The problem: In the entries below, find every line holding the string "dumbbell" and collect it.

Records contained in a dataset:

+---+

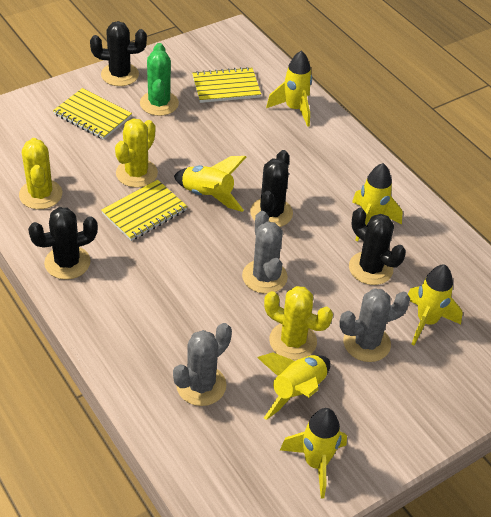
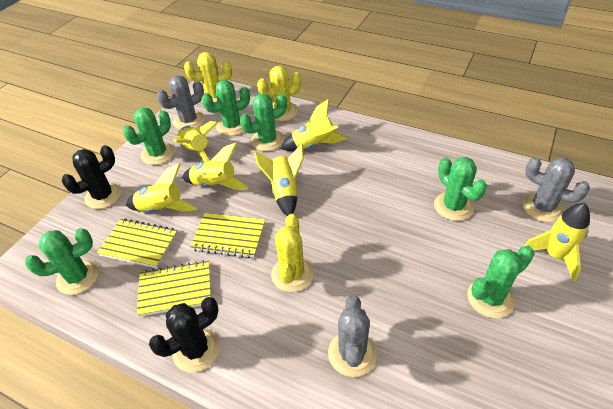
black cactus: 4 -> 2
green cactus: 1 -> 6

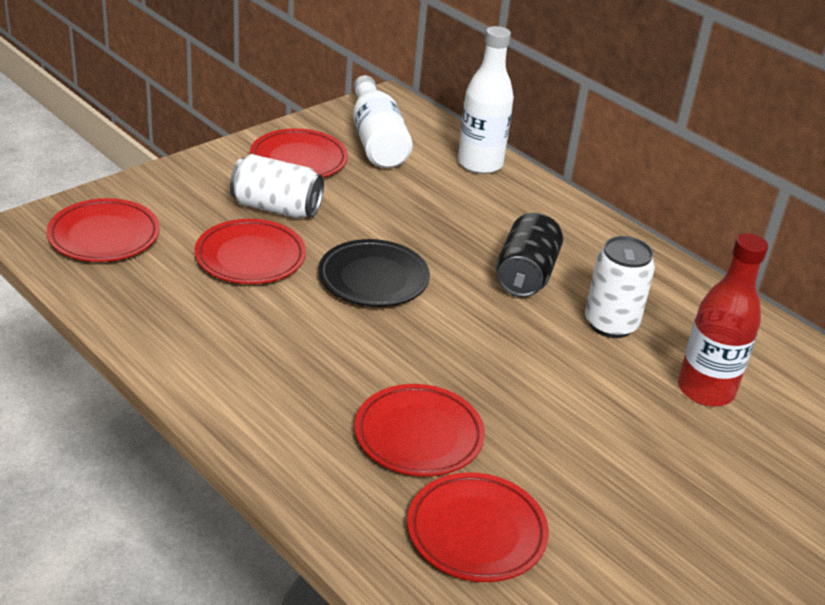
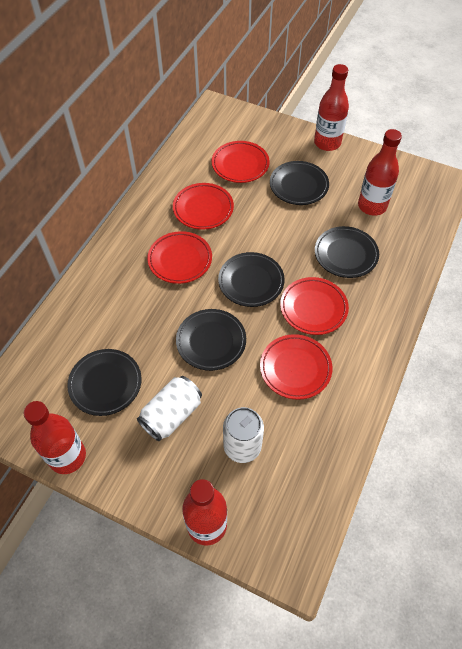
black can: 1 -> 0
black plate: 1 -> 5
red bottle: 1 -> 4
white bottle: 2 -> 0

+---+

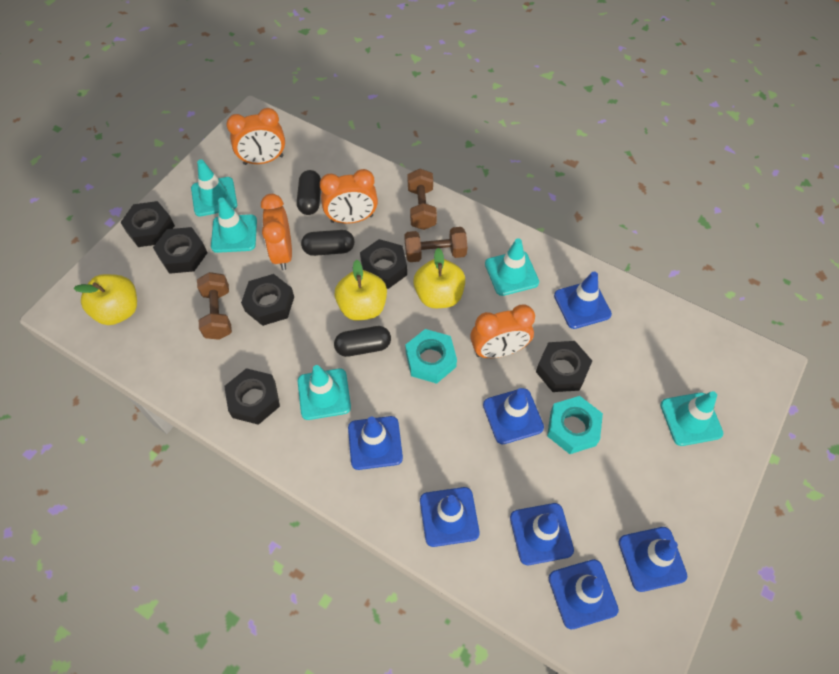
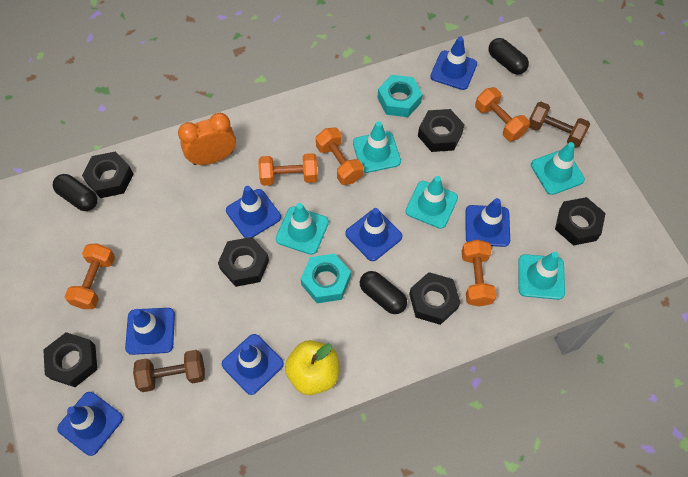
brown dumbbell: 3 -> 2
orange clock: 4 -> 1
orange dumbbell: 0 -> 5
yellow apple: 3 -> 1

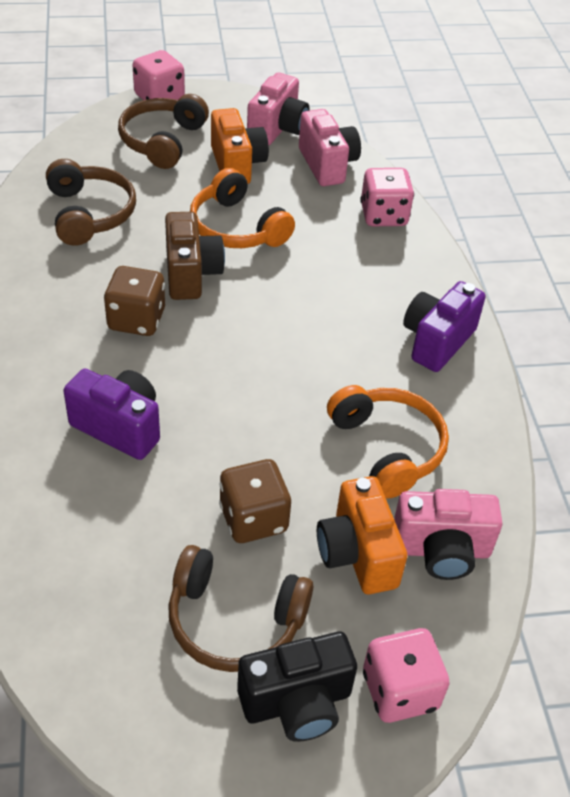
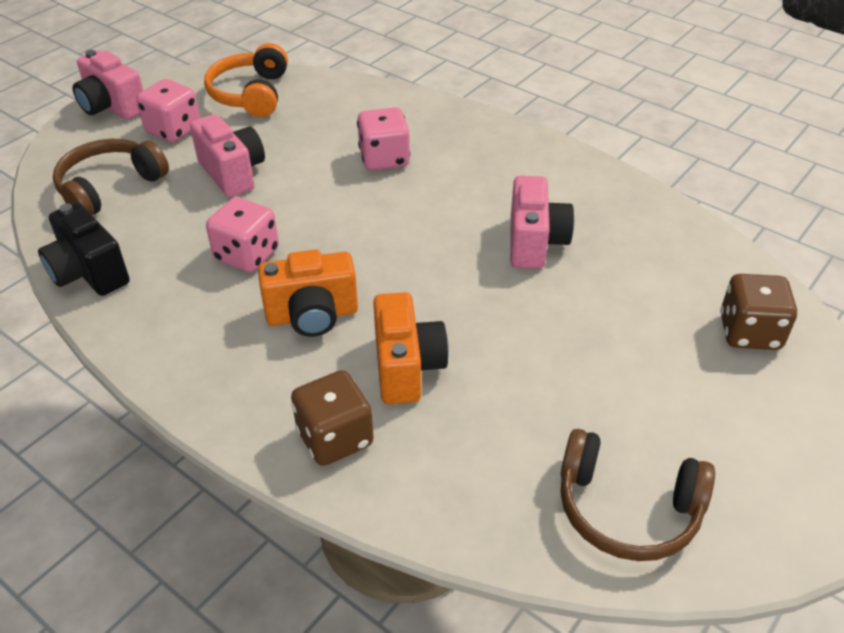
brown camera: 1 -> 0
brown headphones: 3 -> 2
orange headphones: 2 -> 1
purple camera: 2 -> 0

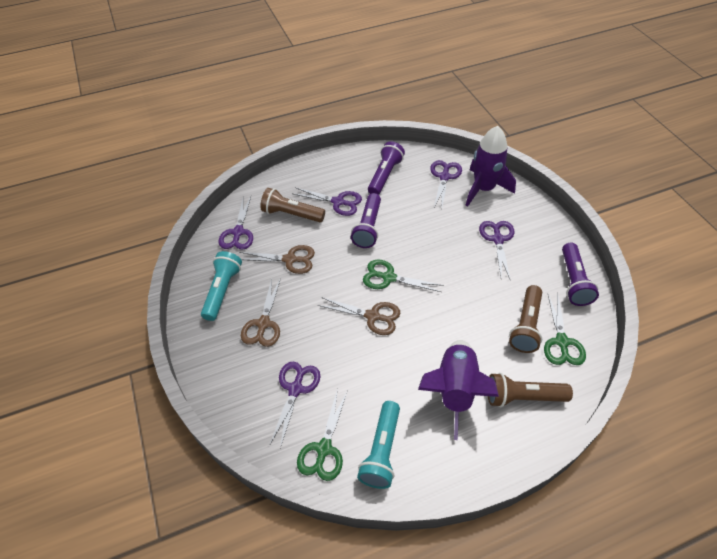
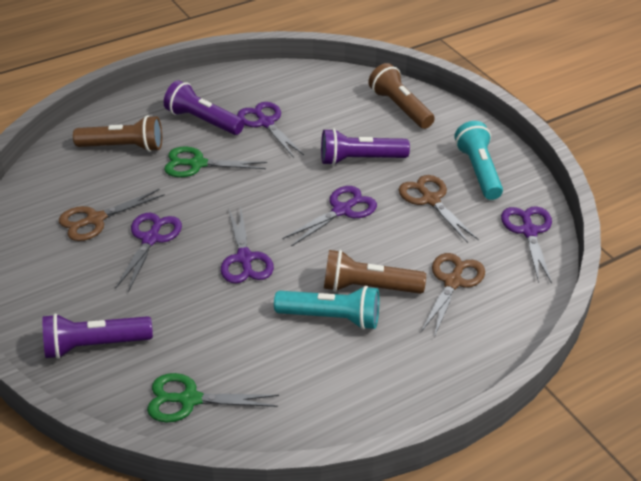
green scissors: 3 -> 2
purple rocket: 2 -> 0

+---+

Reply:
brown dumbbell: 3 -> 2
orange dumbbell: 0 -> 5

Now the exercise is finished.